(The task):
Print every line of the data exactly as shown.

═════ Recorded information

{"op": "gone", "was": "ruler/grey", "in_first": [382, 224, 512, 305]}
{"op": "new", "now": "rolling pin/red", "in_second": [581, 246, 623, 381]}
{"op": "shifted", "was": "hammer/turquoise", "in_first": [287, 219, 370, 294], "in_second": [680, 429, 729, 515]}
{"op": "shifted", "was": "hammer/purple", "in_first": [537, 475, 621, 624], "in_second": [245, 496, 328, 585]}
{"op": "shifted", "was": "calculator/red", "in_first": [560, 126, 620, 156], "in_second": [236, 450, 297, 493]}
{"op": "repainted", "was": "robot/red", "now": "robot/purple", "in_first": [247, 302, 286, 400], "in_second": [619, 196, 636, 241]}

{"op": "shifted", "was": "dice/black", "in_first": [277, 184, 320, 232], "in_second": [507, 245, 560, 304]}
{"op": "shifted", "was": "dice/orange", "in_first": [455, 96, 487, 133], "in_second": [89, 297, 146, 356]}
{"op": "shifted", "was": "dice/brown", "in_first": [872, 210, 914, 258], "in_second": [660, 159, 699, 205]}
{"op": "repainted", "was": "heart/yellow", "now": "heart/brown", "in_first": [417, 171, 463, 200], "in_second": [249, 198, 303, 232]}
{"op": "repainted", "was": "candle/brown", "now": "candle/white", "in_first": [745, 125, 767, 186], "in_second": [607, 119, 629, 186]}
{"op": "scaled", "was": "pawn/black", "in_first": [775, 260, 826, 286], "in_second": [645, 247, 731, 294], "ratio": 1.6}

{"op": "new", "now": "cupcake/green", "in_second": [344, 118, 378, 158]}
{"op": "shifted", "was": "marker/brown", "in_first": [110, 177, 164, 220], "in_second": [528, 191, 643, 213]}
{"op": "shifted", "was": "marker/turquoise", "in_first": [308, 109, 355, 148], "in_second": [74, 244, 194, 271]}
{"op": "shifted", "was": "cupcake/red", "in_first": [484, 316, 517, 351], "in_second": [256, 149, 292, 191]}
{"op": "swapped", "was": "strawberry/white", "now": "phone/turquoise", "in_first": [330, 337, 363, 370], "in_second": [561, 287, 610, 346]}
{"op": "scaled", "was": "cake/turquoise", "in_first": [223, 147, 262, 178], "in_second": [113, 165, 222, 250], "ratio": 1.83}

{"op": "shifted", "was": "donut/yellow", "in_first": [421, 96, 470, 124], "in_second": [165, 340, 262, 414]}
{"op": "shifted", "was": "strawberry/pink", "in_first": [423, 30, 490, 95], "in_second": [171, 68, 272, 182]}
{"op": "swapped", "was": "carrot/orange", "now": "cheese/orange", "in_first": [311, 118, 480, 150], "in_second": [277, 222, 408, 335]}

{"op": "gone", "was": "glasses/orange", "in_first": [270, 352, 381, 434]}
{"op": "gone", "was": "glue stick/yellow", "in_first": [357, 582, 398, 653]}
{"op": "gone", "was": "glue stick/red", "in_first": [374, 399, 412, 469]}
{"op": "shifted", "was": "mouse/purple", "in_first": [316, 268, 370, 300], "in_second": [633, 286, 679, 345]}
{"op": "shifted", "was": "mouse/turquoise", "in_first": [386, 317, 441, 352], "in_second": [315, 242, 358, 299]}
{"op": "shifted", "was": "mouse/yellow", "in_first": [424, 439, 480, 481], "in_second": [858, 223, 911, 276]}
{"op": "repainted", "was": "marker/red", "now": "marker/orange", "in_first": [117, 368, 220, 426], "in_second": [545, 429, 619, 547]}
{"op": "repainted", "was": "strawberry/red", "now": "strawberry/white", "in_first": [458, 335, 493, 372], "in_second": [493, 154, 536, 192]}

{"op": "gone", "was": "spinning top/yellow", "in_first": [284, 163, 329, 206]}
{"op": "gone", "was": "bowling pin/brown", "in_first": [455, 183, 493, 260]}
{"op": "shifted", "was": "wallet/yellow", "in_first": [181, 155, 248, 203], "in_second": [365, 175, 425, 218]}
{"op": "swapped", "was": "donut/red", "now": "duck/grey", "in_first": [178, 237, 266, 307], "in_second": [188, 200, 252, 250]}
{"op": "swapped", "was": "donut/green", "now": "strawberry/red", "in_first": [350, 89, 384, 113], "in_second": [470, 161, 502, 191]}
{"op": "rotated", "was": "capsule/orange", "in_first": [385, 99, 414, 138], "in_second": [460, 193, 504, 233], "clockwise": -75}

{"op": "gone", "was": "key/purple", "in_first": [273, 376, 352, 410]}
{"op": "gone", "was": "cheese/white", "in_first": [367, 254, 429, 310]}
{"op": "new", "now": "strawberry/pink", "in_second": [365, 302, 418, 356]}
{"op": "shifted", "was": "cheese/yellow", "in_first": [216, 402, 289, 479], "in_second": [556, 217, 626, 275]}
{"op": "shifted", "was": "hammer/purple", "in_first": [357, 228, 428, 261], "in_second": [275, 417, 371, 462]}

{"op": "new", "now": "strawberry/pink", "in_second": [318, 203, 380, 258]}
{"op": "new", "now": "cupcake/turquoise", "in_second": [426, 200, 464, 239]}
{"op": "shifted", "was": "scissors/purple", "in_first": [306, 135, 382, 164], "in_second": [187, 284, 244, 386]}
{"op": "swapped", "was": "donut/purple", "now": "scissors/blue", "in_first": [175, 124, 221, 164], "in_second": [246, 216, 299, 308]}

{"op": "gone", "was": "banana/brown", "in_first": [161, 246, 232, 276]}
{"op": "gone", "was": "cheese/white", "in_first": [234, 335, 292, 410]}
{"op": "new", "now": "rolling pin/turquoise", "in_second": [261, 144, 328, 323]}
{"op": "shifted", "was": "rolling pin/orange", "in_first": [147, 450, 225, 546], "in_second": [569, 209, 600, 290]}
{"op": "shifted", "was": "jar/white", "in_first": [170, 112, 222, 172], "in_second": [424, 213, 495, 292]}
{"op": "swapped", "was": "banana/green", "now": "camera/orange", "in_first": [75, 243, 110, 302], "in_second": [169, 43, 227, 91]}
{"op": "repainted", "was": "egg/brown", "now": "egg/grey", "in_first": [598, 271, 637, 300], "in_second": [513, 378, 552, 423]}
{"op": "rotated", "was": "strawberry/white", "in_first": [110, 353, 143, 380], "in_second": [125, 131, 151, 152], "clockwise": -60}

══════════

(Result below):
{"op": "gone", "was": "ruler/grey", "in_first": [382, 224, 512, 305]}
{"op": "new", "now": "rolling pin/red", "in_second": [581, 246, 623, 381]}
{"op": "shifted", "was": "hammer/turquoise", "in_first": [287, 219, 370, 294], "in_second": [680, 429, 729, 515]}
{"op": "shifted", "was": "hammer/purple", "in_first": [537, 475, 621, 624], "in_second": [245, 496, 328, 585]}
{"op": "shifted", "was": "calculator/red", "in_first": [560, 126, 620, 156], "in_second": [236, 450, 297, 493]}
{"op": "repainted", "was": "robot/red", "now": "robot/purple", "in_first": [247, 302, 286, 400], "in_second": [619, 196, 636, 241]}

{"op": "shifted", "was": "dice/black", "in_first": [277, 184, 320, 232], "in_second": [507, 245, 560, 304]}
{"op": "shifted", "was": "dice/orange", "in_first": [455, 96, 487, 133], "in_second": [89, 297, 146, 356]}
{"op": "shifted", "was": "dice/brown", "in_first": [872, 210, 914, 258], "in_second": [660, 159, 699, 205]}
{"op": "repainted", "was": "heart/yellow", "now": "heart/brown", "in_first": [417, 171, 463, 200], "in_second": [249, 198, 303, 232]}
{"op": "repainted", "was": "candle/brown", "now": "candle/white", "in_first": [745, 125, 767, 186], "in_second": [607, 119, 629, 186]}
{"op": "scaled", "was": "pawn/black", "in_first": [775, 260, 826, 286], "in_second": [645, 247, 731, 294], "ratio": 1.6}

{"op": "new", "now": "cupcake/green", "in_second": [344, 118, 378, 158]}
{"op": "shifted", "was": "marker/brown", "in_first": [110, 177, 164, 220], "in_second": [528, 191, 643, 213]}
{"op": "shifted", "was": "marker/turquoise", "in_first": [308, 109, 355, 148], "in_second": [74, 244, 194, 271]}
{"op": "shifted", "was": "cupcake/red", "in_first": [484, 316, 517, 351], "in_second": [256, 149, 292, 191]}
{"op": "swapped", "was": "strawberry/white", "now": "phone/turquoise", "in_first": [330, 337, 363, 370], "in_second": [561, 287, 610, 346]}
{"op": "scaled", "was": "cake/turquoise", "in_first": [223, 147, 262, 178], "in_second": [113, 165, 222, 250], "ratio": 1.83}

{"op": "shifted", "was": "donut/yellow", "in_first": [421, 96, 470, 124], "in_second": [165, 340, 262, 414]}
{"op": "shifted", "was": "strawberry/pink", "in_first": [423, 30, 490, 95], "in_second": [171, 68, 272, 182]}
{"op": "swapped", "was": "carrot/orange", "now": "cheese/orange", "in_first": [311, 118, 480, 150], "in_second": [277, 222, 408, 335]}

{"op": "gone", "was": "glasses/orange", "in_first": [270, 352, 381, 434]}
{"op": "gone", "was": "glue stick/yellow", "in_first": [357, 582, 398, 653]}
{"op": "gone", "was": "glue stick/red", "in_first": [374, 399, 412, 469]}
{"op": "shifted", "was": "mouse/purple", "in_first": [316, 268, 370, 300], "in_second": [633, 286, 679, 345]}
{"op": "shifted", "was": "mouse/turquoise", "in_first": [386, 317, 441, 352], "in_second": [315, 242, 358, 299]}
{"op": "shifted", "was": "mouse/yellow", "in_first": [424, 439, 480, 481], "in_second": [858, 223, 911, 276]}
{"op": "repainted", "was": "marker/red", "now": "marker/orange", "in_first": [117, 368, 220, 426], "in_second": [545, 429, 619, 547]}
{"op": "repainted", "was": "strawberry/red", "now": "strawberry/white", "in_first": [458, 335, 493, 372], "in_second": [493, 154, 536, 192]}

{"op": "gone", "was": "spinning top/yellow", "in_first": [284, 163, 329, 206]}
{"op": "gone", "was": "bowling pin/brown", "in_first": [455, 183, 493, 260]}
{"op": "shifted", "was": "wallet/yellow", "in_first": [181, 155, 248, 203], "in_second": [365, 175, 425, 218]}
{"op": "swapped", "was": "donut/red", "now": "duck/grey", "in_first": [178, 237, 266, 307], "in_second": [188, 200, 252, 250]}
{"op": "swapped", "was": "donut/green", "now": "strawberry/red", "in_first": [350, 89, 384, 113], "in_second": [470, 161, 502, 191]}
{"op": "rotated", "was": "capsule/orange", "in_first": [385, 99, 414, 138], "in_second": [460, 193, 504, 233], "clockwise": -75}

{"op": "gone", "was": "key/purple", "in_first": [273, 376, 352, 410]}
{"op": "gone", "was": "cheese/white", "in_first": [367, 254, 429, 310]}
{"op": "new", "now": "strawberry/pink", "in_second": [365, 302, 418, 356]}
{"op": "shifted", "was": "cheese/yellow", "in_first": [216, 402, 289, 479], "in_second": [556, 217, 626, 275]}
{"op": "shifted", "was": "hammer/purple", "in_first": [357, 228, 428, 261], "in_second": [275, 417, 371, 462]}

{"op": "new", "now": "strawberry/pink", "in_second": [318, 203, 380, 258]}
{"op": "new", "now": "cupcake/turquoise", "in_second": [426, 200, 464, 239]}
{"op": "shifted", "was": "scissors/purple", "in_first": [306, 135, 382, 164], "in_second": [187, 284, 244, 386]}
{"op": "swapped", "was": "donut/purple", "now": "scissors/blue", "in_first": [175, 124, 221, 164], "in_second": [246, 216, 299, 308]}

{"op": "gone", "was": "banana/brown", "in_first": [161, 246, 232, 276]}
{"op": "gone", "was": "cheese/white", "in_first": [234, 335, 292, 410]}
{"op": "new", "now": "rolling pin/turquoise", "in_second": [261, 144, 328, 323]}
{"op": "shifted", "was": "rolling pin/orange", "in_first": [147, 450, 225, 546], "in_second": [569, 209, 600, 290]}
{"op": "shifted", "was": "jar/white", "in_first": [170, 112, 222, 172], "in_second": [424, 213, 495, 292]}
{"op": "swapped", "was": "banana/green", "now": "camera/orange", "in_first": [75, 243, 110, 302], "in_second": [169, 43, 227, 91]}
{"op": "repainted", "was": "egg/brown", "now": "egg/grey", "in_first": [598, 271, 637, 300], "in_second": [513, 378, 552, 423]}
{"op": "rotated", "was": "strawberry/white", "in_first": [110, 353, 143, 380], "in_second": [125, 131, 151, 152], "clockwise": -60}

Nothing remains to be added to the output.